RECORDS SHOWN START

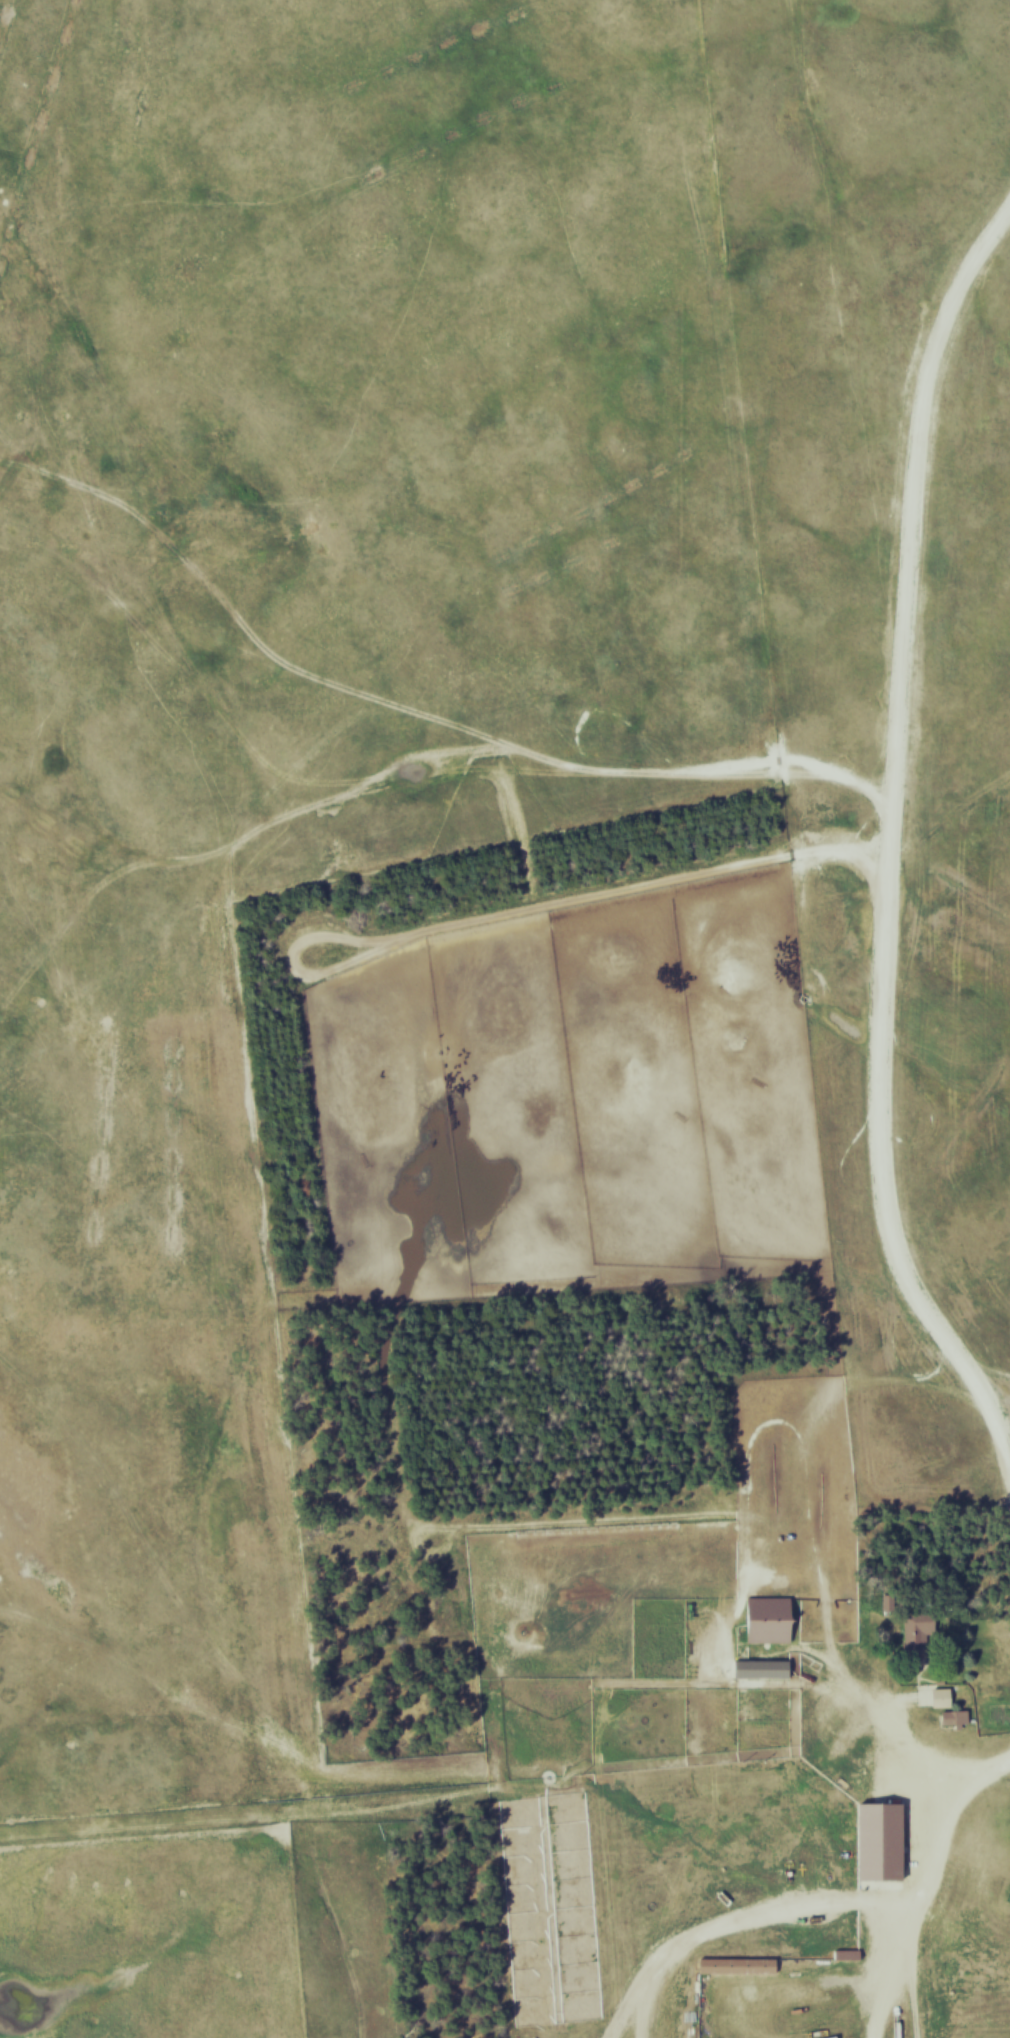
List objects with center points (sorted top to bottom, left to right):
road: (898, 811)
road: (981, 1414)
building: (776, 1619)
building: (921, 1632)
building: (948, 1697)
road: (913, 1763)
building: (887, 1841)
building: (710, 1964)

RECORDS SHOWN END

_REQUEST_.
Apart from the images, please copy every line of the data exactly as written.

_REPLY TO THE EXERCISE_.
List objects with center points (sorted top to bottom, left to right):
road: (898, 811)
road: (981, 1414)
building: (776, 1619)
building: (921, 1632)
building: (948, 1697)
road: (913, 1763)
building: (887, 1841)
building: (710, 1964)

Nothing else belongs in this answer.